Work task: From the first line to the last, give the records again exactly and skip the pictures.

[Object change descriptions]
***

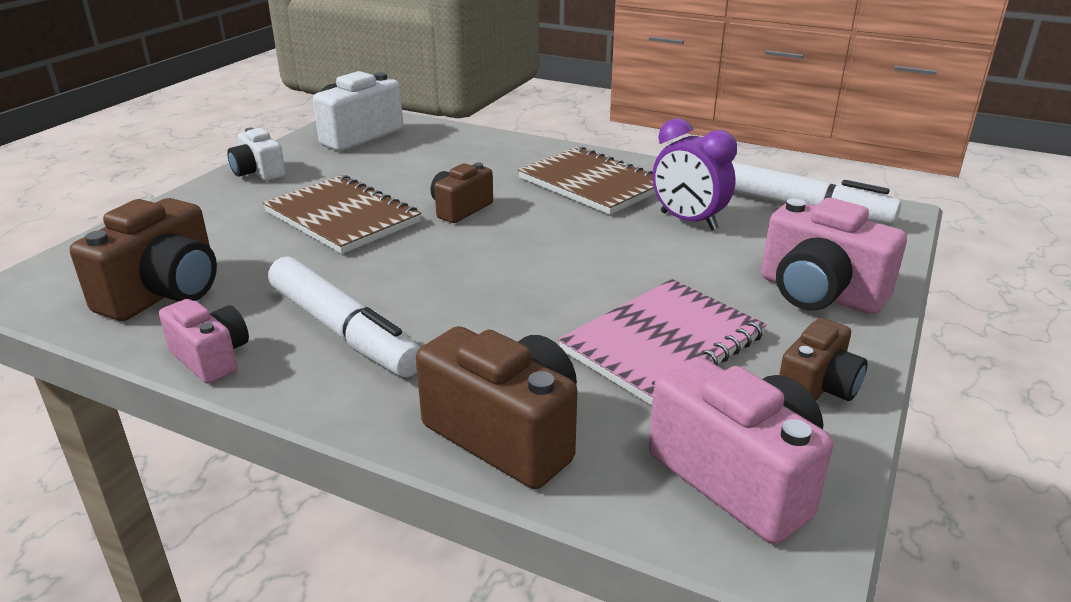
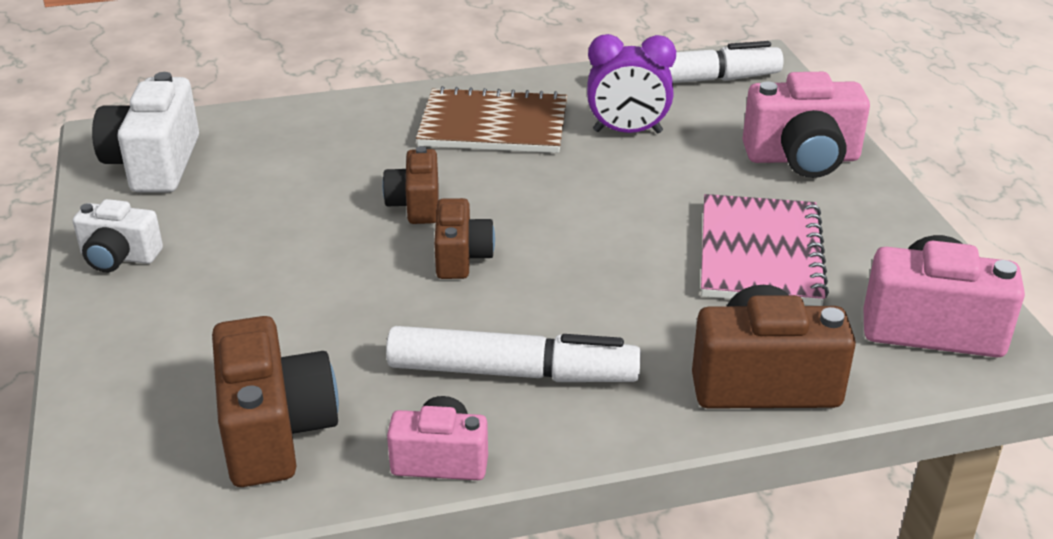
camera: 40 degrees left, 5 degrees up
(342, 217) = (313, 266): brown notebook -> none
(817, 387) = (893, 237): brown camera -> brown camera (461, 257)

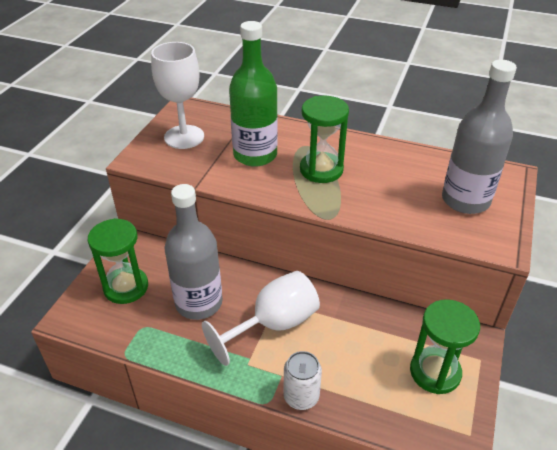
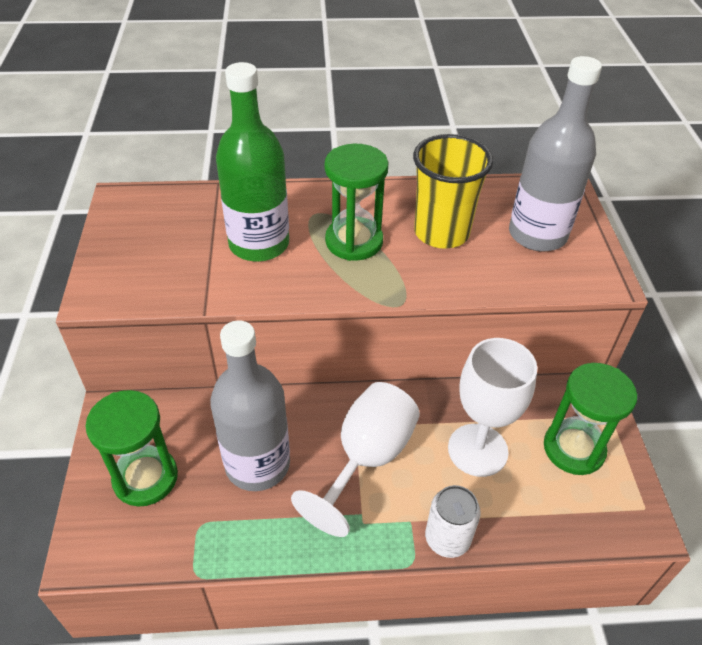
camera: 25 degrees left, 5 degrees up
(184, 137) = (146, 243): white goblet -> white goblet (477, 450)
(389, 180) = (441, 232): none -> yellow cup

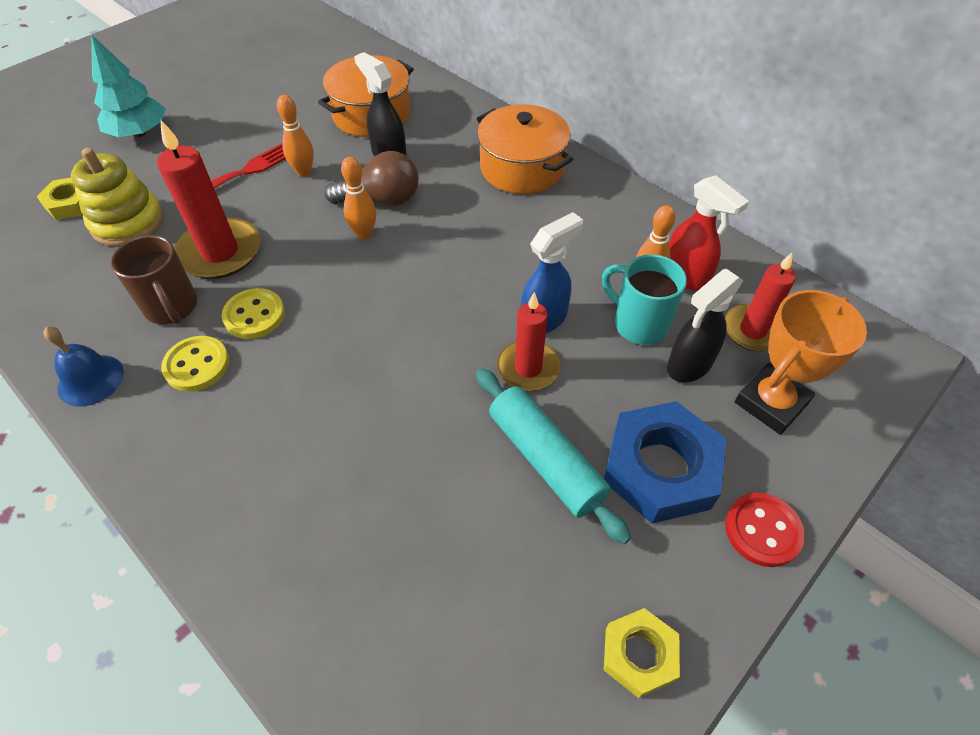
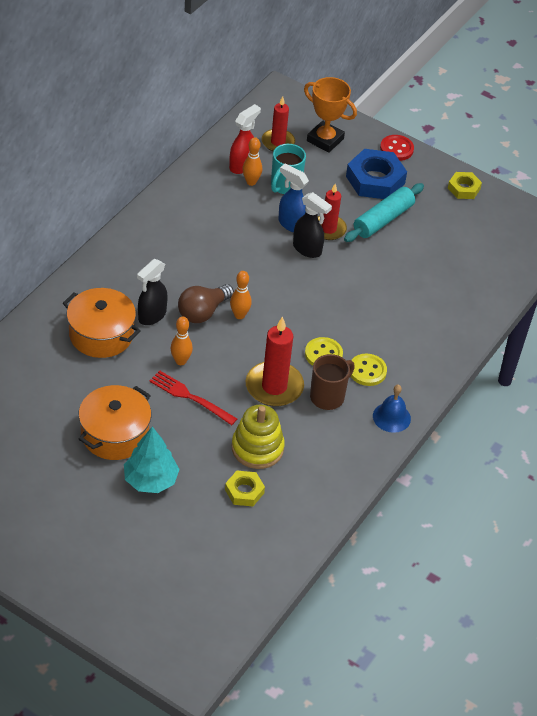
camera: 105 degrees left, 5 degrees down
(381, 200) = (203, 312): brown light bulb -> brown light bulb turned 120 degrees counterclockwise
(522, 168) = (153, 242): orange pot -> orange pot (115, 434)
(688, 365) = (309, 167): black spray bottle -> black spray bottle (307, 249)

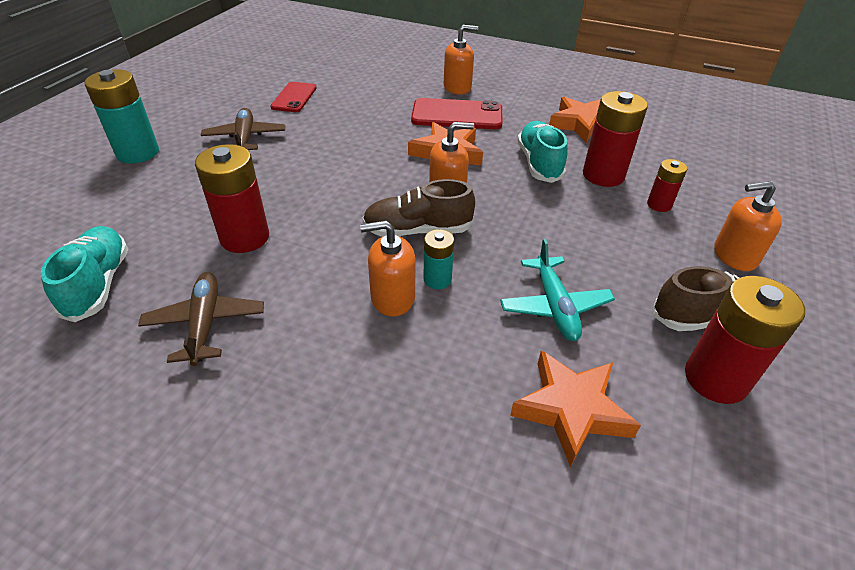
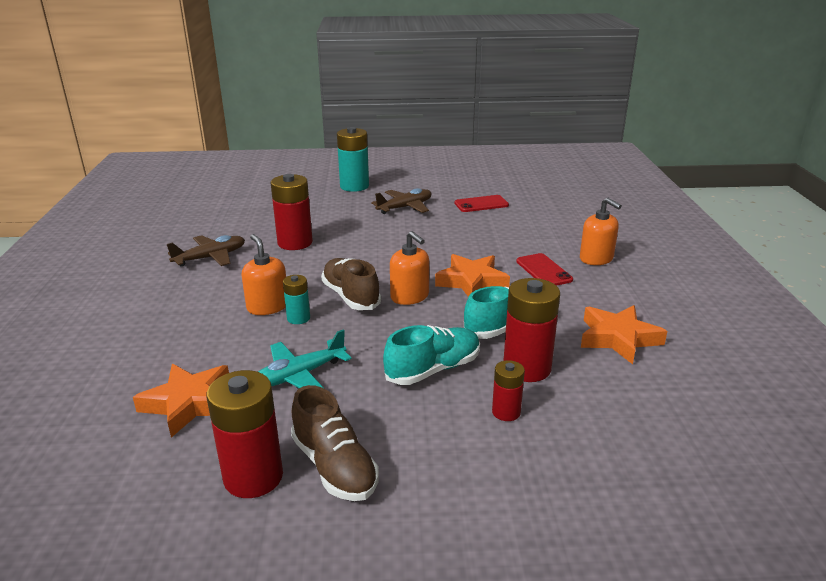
camera: 65 degrees right, 15 degrees down
(98, 284) = (226, 221): turquoise shoe -> turquoise shoe (433, 369)
(457, 115) = (543, 270): red phone -> red phone, size x0.66
(734, 255) = (455, 477): orange soap dispenser -> none

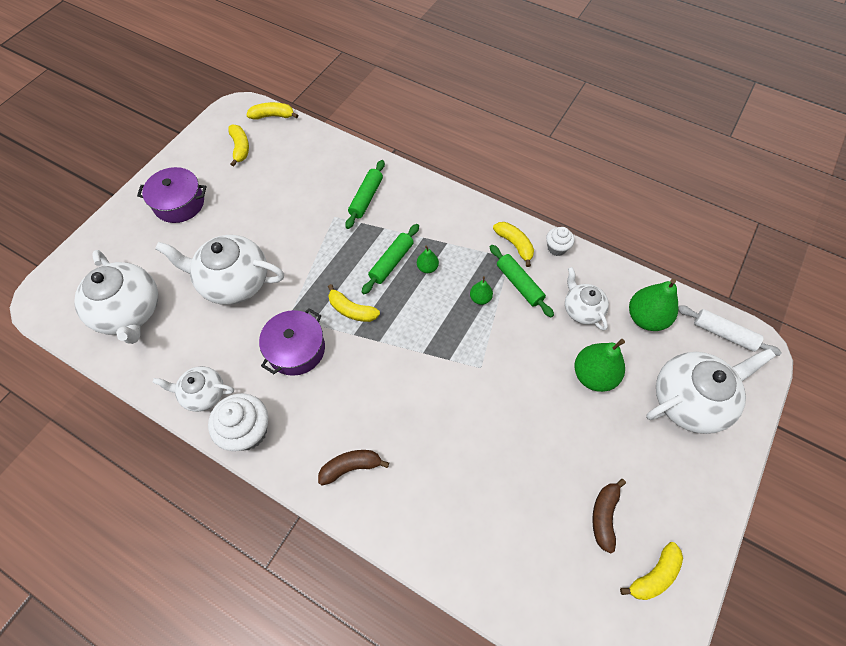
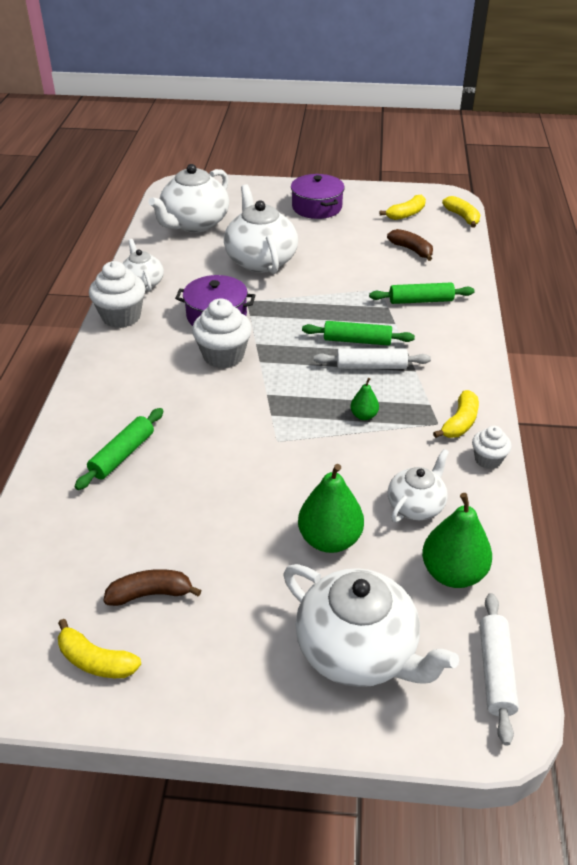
camera: 65 degrees right, 20 degrees down
(351, 310) = (281, 333): yellow banana -> none
(351, 467) = (117, 385): brown banana -> brown banana (412, 250)
(357, 365) = (223, 356): none -> white cupcake
(427, 268) = (371, 366): green pear -> white rolling pin
(519, 284) = (408, 441): green rolling pin -> green rolling pin (122, 455)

***

Response below:
camera: 40 degrees left, 5 degrees up
(342, 217) = (313, 266): brown notebook -> none
(817, 387) = (893, 237): brown camera -> brown camera (461, 257)

camera: 25 degrees left, 5 degrees up
(184, 137) = (146, 243): white goblet -> white goblet (477, 450)
(389, 180) = (441, 232): none -> yellow cup

camera: 105 degrees left, 5 degrees down
(381, 200) = (203, 312): brown light bulb -> brown light bulb turned 120 degrees counterclockwise
(522, 168) = (153, 242): orange pot -> orange pot (115, 434)
(688, 365) = (309, 167): black spray bottle -> black spray bottle (307, 249)

camera: 65 degrees right, 15 degrees down
(98, 284) = (226, 221): turquoise shoe -> turquoise shoe (433, 369)
(457, 115) = (543, 270): red phone -> red phone, size x0.66
(734, 255) = (455, 477): orange soap dispenser -> none

camera: 65 degrees right, 20 degrees down
(351, 310) = (281, 333): yellow banana -> none
(351, 467) = (117, 385): brown banana -> brown banana (412, 250)
(357, 365) = (223, 356): none -> white cupcake
(427, 268) = (371, 366): green pear -> white rolling pin
(519, 284) = (408, 441): green rolling pin -> green rolling pin (122, 455)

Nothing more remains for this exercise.